◆ **Problem description**:
In this exercise, every entry is to be transcribed exactly as written.

[Revision comparison data]
++++
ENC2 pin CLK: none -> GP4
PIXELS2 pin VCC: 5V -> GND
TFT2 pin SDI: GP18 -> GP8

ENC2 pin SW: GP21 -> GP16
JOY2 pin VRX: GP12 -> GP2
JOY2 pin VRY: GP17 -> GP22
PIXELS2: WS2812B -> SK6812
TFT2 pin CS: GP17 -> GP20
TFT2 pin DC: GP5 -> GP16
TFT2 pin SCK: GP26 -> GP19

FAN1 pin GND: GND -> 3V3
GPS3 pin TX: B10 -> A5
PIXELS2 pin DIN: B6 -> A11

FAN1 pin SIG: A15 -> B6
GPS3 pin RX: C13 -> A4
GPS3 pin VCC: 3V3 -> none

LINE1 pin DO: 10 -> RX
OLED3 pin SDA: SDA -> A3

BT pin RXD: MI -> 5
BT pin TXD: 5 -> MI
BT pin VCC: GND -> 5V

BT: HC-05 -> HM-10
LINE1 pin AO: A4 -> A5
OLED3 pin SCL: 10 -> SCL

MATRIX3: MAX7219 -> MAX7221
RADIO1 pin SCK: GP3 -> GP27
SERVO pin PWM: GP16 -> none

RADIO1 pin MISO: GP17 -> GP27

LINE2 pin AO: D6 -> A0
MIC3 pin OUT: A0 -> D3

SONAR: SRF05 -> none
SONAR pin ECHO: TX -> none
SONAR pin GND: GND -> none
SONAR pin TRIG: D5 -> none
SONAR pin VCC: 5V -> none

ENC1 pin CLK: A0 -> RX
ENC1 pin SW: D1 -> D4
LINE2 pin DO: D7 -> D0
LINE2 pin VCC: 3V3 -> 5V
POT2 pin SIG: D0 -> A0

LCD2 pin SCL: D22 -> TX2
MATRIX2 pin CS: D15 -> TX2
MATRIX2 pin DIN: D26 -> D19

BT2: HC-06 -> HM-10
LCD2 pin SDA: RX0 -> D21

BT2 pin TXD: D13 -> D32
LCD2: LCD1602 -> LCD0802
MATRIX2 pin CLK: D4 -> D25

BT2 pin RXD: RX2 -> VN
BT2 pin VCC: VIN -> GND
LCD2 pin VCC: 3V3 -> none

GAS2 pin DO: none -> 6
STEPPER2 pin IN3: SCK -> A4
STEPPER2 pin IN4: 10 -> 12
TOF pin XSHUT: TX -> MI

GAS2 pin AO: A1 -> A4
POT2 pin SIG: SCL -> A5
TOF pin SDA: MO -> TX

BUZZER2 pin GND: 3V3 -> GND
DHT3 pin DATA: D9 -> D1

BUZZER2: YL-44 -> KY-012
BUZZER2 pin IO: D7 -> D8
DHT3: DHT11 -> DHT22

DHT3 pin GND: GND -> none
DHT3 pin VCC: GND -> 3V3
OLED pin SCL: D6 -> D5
++++
◆ **Solution**:
ENC2 pin CLK: none -> GP4
PIXELS2 pin VCC: 5V -> GND
TFT2 pin SDI: GP18 -> GP8

ENC2 pin SW: GP21 -> GP16
JOY2 pin VRX: GP12 -> GP2
JOY2 pin VRY: GP17 -> GP22
PIXELS2: WS2812B -> SK6812
TFT2 pin CS: GP17 -> GP20
TFT2 pin DC: GP5 -> GP16
TFT2 pin SCK: GP26 -> GP19

FAN1 pin GND: GND -> 3V3
GPS3 pin TX: B10 -> A5
PIXELS2 pin DIN: B6 -> A11

FAN1 pin SIG: A15 -> B6
GPS3 pin RX: C13 -> A4
GPS3 pin VCC: 3V3 -> none

LINE1 pin DO: 10 -> RX
OLED3 pin SDA: SDA -> A3

BT pin RXD: MI -> 5
BT pin TXD: 5 -> MI
BT pin VCC: GND -> 5V

BT: HC-05 -> HM-10
LINE1 pin AO: A4 -> A5
OLED3 pin SCL: 10 -> SCL

MATRIX3: MAX7219 -> MAX7221
RADIO1 pin SCK: GP3 -> GP27
SERVO pin PWM: GP16 -> none

RADIO1 pin MISO: GP17 -> GP27

LINE2 pin AO: D6 -> A0
MIC3 pin OUT: A0 -> D3

SONAR: SRF05 -> none
SONAR pin ECHO: TX -> none
SONAR pin GND: GND -> none
SONAR pin TRIG: D5 -> none
SONAR pin VCC: 5V -> none

ENC1 pin CLK: A0 -> RX
ENC1 pin SW: D1 -> D4
LINE2 pin DO: D7 -> D0
LINE2 pin VCC: 3V3 -> 5V
POT2 pin SIG: D0 -> A0

LCD2 pin SCL: D22 -> TX2
MATRIX2 pin CS: D15 -> TX2
MATRIX2 pin DIN: D26 -> D19

BT2: HC-06 -> HM-10
LCD2 pin SDA: RX0 -> D21

BT2 pin TXD: D13 -> D32
LCD2: LCD1602 -> LCD0802
MATRIX2 pin CLK: D4 -> D25

BT2 pin RXD: RX2 -> VN
BT2 pin VCC: VIN -> GND
LCD2 pin VCC: 3V3 -> none

GAS2 pin DO: none -> 6
STEPPER2 pin IN3: SCK -> A4
STEPPER2 pin IN4: 10 -> 12
TOF pin XSHUT: TX -> MI

GAS2 pin AO: A1 -> A4
POT2 pin SIG: SCL -> A5
TOF pin SDA: MO -> TX

BUZZER2 pin GND: 3V3 -> GND
DHT3 pin DATA: D9 -> D1

BUZZER2: YL-44 -> KY-012
BUZZER2 pin IO: D7 -> D8
DHT3: DHT11 -> DHT22

DHT3 pin GND: GND -> none
DHT3 pin VCC: GND -> 3V3
OLED pin SCL: D6 -> D5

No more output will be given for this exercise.